*Structured diff data*:
=== Section Start ===

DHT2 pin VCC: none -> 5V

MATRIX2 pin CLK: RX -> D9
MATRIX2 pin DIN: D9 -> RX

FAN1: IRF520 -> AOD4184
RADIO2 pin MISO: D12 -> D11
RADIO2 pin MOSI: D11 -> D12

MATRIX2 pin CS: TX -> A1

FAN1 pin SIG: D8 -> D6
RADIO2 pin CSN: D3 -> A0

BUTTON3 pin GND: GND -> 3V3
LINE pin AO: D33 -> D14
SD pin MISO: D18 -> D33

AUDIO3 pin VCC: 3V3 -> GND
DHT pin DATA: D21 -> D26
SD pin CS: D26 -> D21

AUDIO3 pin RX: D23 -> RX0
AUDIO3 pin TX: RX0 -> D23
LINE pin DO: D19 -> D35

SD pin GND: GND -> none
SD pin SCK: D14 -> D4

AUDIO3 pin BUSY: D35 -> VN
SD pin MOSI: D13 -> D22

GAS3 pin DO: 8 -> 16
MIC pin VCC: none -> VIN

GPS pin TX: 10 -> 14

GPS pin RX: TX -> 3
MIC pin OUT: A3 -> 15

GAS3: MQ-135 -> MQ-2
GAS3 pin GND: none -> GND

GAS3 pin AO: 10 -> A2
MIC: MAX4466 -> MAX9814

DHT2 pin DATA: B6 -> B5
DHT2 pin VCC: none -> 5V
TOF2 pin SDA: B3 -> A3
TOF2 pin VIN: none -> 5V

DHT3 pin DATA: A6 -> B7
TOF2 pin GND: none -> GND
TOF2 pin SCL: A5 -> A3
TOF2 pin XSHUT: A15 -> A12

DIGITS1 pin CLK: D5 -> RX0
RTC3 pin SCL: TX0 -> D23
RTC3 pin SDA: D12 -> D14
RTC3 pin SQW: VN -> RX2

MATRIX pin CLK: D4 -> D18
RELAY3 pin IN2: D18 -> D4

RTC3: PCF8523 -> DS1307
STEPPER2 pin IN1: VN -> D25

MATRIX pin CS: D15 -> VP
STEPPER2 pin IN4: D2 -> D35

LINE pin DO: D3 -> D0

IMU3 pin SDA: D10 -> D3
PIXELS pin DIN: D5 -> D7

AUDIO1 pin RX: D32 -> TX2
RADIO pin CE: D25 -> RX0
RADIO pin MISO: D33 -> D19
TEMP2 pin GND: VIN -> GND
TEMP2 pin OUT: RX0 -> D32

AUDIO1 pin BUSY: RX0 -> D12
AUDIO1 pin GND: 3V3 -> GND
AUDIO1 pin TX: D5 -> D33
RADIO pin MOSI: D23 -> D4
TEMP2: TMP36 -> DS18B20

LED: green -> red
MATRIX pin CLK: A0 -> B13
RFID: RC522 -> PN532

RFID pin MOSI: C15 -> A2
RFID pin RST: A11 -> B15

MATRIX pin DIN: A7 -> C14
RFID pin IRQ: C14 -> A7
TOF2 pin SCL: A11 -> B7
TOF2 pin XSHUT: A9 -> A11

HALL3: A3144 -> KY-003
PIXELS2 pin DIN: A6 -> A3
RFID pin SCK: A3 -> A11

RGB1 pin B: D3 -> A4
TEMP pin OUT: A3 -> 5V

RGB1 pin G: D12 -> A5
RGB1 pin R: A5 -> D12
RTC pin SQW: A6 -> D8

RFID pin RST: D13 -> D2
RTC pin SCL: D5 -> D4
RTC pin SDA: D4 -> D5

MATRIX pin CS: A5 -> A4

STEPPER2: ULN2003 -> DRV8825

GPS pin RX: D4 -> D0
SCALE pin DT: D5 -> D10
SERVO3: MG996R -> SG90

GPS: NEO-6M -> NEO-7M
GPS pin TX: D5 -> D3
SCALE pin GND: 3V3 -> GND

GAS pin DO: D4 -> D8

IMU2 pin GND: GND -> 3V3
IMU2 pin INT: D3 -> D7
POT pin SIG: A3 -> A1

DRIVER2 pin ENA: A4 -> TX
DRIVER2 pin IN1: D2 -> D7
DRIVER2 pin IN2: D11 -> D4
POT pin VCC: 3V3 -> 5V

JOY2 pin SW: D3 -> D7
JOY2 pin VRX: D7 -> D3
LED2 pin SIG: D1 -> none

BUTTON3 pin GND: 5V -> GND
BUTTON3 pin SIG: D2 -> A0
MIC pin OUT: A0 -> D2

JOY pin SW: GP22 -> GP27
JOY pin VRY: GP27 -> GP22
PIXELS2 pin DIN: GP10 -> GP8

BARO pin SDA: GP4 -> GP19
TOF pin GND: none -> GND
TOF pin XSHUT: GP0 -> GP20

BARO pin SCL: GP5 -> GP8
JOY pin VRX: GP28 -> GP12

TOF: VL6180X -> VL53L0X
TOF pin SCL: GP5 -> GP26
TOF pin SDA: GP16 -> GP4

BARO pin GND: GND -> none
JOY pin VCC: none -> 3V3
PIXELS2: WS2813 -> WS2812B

=== Section End ===

*AIM OF THE EXERCISE*: Once you reach the line with "RADIO pin MISO: D33 -> D19" in the data above, copy it and every line after it exactly, up to and including the line with "STEPPER2: ULN2003 -> DRV8825".

*EXPECTED ANSWER*:
RADIO pin MISO: D33 -> D19
TEMP2 pin GND: VIN -> GND
TEMP2 pin OUT: RX0 -> D32

AUDIO1 pin BUSY: RX0 -> D12
AUDIO1 pin GND: 3V3 -> GND
AUDIO1 pin TX: D5 -> D33
RADIO pin MOSI: D23 -> D4
TEMP2: TMP36 -> DS18B20

LED: green -> red
MATRIX pin CLK: A0 -> B13
RFID: RC522 -> PN532

RFID pin MOSI: C15 -> A2
RFID pin RST: A11 -> B15

MATRIX pin DIN: A7 -> C14
RFID pin IRQ: C14 -> A7
TOF2 pin SCL: A11 -> B7
TOF2 pin XSHUT: A9 -> A11

HALL3: A3144 -> KY-003
PIXELS2 pin DIN: A6 -> A3
RFID pin SCK: A3 -> A11

RGB1 pin B: D3 -> A4
TEMP pin OUT: A3 -> 5V

RGB1 pin G: D12 -> A5
RGB1 pin R: A5 -> D12
RTC pin SQW: A6 -> D8

RFID pin RST: D13 -> D2
RTC pin SCL: D5 -> D4
RTC pin SDA: D4 -> D5

MATRIX pin CS: A5 -> A4

STEPPER2: ULN2003 -> DRV8825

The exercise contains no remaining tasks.